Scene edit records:
################

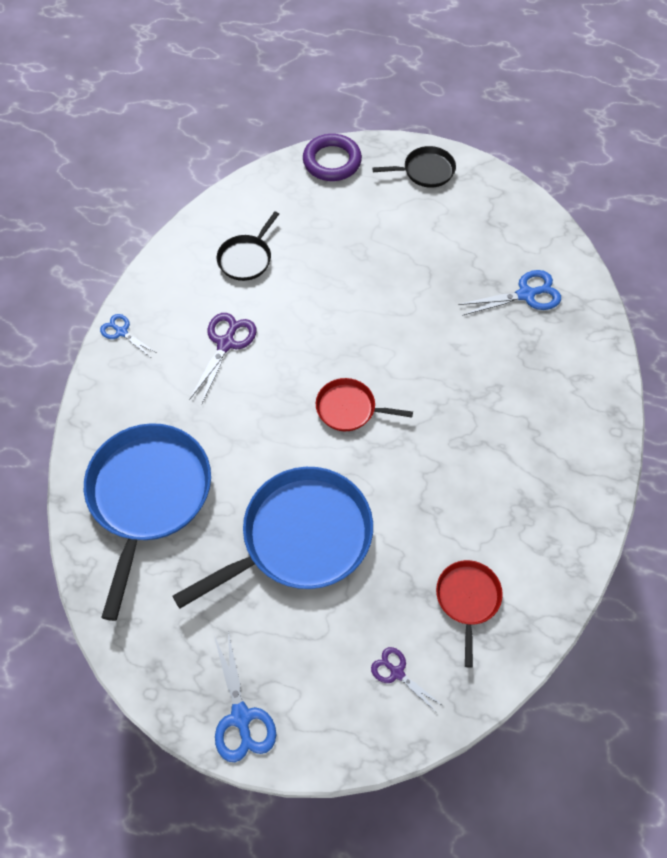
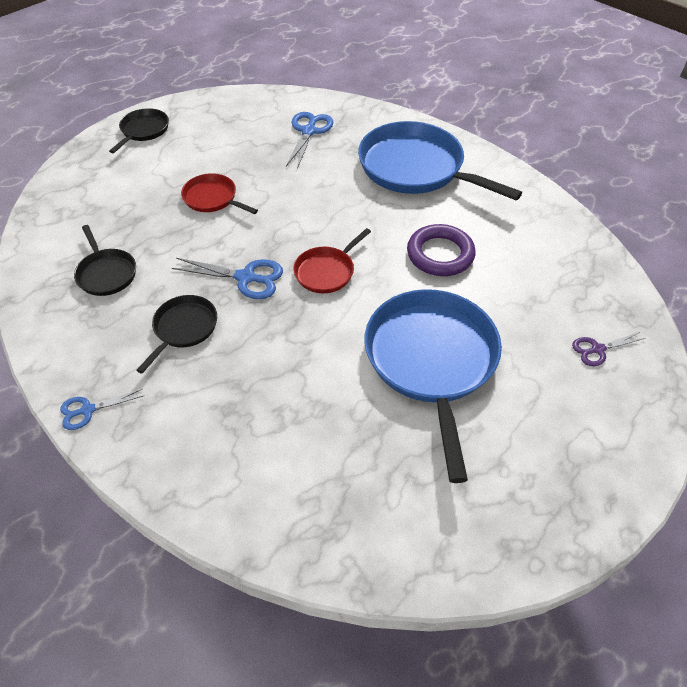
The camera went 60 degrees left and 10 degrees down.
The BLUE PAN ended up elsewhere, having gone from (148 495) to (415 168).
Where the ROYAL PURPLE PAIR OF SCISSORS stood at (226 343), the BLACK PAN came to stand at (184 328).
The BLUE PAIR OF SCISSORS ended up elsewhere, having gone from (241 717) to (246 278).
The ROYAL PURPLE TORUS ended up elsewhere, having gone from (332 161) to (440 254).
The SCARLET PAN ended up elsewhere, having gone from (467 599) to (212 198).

################

● **WHAT TO PRODUCE**: Give back, exactly as written, the stretch from the line with "The BLUE PAN" through the line with "The ROYAL PURPLE TORUS", and no other lines from the records above.

● **ANSWER FOR THE TASK**:
The BLUE PAN ended up elsewhere, having gone from (148 495) to (415 168).
Where the ROYAL PURPLE PAIR OF SCISSORS stood at (226 343), the BLACK PAN came to stand at (184 328).
The BLUE PAIR OF SCISSORS ended up elsewhere, having gone from (241 717) to (246 278).
The ROYAL PURPLE TORUS ended up elsewhere, having gone from (332 161) to (440 254).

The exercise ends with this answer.